What to work on – The result should be an exact copy of the data, free of pictures.

Data below –
[Start of Attachment]

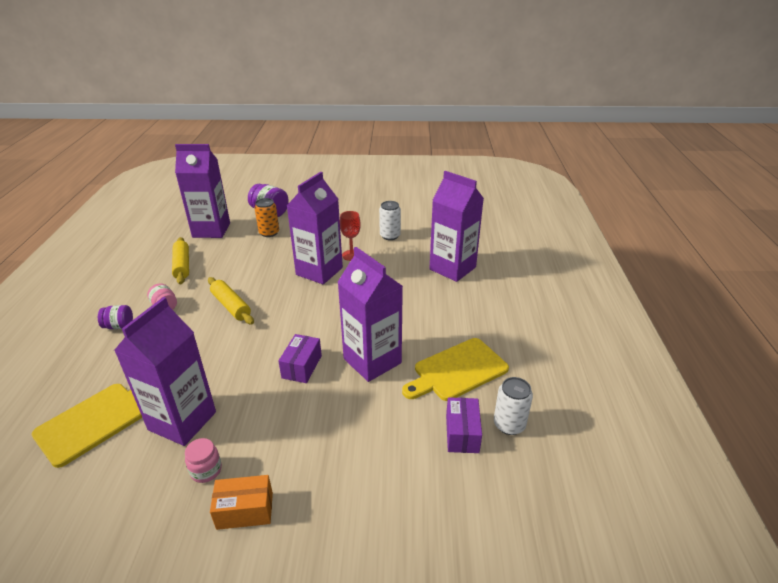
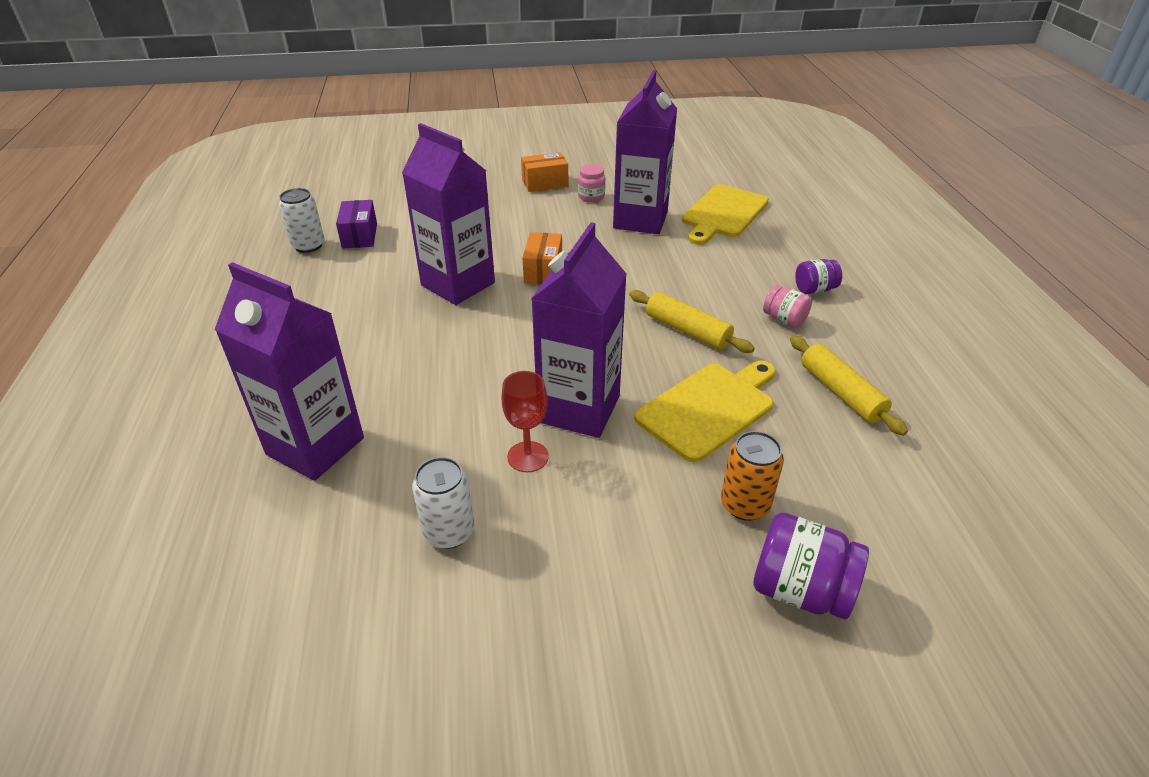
camera: 170 degrees right, 5 degrees up
(211, 230) = (886, 497): purple carton -> none
(302, 366) = (543, 271): purple box -> orange box
(457, 370) = (351, 284): yellow cutting board -> yellow cutting board (709, 408)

[End of Attachment]

Exercise answer –
camera: 170 degrees right, 5 degrees up
(211, 230) = (886, 497): purple carton -> none
(302, 366) = (543, 271): purple box -> orange box
(457, 370) = (351, 284): yellow cutting board -> yellow cutting board (709, 408)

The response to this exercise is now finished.